**What is needed**: Look through the listing below for the string "blue". Show each line where it occurs.

**Records**:
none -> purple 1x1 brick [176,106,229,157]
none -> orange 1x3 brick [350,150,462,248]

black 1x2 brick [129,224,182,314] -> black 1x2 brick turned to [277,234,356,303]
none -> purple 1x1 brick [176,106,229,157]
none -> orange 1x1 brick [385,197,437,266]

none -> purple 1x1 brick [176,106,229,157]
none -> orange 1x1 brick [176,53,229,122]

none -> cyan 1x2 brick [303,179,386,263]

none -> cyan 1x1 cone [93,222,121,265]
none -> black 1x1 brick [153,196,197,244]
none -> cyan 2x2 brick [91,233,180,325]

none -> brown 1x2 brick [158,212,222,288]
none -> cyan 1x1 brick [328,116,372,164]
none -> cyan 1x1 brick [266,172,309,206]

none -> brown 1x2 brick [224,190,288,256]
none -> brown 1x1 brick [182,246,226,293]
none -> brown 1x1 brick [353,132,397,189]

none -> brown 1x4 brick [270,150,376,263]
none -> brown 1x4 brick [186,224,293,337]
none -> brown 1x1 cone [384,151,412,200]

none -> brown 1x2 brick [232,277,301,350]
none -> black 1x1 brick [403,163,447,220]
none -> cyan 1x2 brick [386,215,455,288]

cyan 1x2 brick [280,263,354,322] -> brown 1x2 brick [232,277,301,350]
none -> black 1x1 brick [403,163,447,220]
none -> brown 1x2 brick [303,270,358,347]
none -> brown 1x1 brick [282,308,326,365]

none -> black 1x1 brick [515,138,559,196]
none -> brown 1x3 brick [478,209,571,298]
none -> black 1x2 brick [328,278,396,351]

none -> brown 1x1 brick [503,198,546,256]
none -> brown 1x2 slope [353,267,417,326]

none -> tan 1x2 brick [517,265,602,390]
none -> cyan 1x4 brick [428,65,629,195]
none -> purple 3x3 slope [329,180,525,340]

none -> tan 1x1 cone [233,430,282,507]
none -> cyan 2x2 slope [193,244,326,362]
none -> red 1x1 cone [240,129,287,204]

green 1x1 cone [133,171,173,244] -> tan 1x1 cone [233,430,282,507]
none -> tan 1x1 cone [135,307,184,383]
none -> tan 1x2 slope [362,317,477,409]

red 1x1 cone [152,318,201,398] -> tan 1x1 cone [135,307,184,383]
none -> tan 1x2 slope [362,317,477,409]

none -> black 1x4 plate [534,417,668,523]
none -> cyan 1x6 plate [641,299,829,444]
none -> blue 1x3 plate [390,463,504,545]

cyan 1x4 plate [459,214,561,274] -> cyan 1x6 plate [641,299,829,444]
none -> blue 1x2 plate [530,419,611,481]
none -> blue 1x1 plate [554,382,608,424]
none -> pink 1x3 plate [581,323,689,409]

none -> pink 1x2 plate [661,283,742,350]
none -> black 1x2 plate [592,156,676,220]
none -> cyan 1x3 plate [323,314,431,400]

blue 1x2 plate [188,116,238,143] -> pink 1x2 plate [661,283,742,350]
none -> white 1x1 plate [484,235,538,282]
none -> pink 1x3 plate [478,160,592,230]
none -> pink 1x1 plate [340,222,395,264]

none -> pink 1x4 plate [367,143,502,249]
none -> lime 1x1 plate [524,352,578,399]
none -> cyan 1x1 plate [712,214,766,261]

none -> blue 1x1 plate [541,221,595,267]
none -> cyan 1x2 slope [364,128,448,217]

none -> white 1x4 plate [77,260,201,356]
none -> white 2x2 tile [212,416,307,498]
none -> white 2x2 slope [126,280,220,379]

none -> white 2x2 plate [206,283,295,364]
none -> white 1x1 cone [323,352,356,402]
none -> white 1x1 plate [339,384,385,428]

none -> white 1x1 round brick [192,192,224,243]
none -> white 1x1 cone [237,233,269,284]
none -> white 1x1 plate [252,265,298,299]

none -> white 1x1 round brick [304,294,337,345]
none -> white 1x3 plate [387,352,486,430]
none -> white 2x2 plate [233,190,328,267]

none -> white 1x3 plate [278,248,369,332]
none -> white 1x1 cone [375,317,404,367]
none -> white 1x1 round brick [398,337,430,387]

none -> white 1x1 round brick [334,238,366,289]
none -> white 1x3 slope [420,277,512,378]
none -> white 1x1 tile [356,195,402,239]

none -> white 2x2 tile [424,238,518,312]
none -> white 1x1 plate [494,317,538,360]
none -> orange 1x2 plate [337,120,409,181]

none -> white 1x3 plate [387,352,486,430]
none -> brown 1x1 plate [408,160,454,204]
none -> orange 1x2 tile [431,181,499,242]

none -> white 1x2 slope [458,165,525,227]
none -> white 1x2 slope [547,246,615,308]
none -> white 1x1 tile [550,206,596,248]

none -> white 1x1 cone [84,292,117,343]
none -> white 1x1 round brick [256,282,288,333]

**Answer for the task**:
none -> blue 1x3 plate [390,463,504,545]
none -> blue 1x2 plate [530,419,611,481]
none -> blue 1x1 plate [554,382,608,424]
blue 1x2 plate [188,116,238,143] -> pink 1x2 plate [661,283,742,350]
none -> blue 1x1 plate [541,221,595,267]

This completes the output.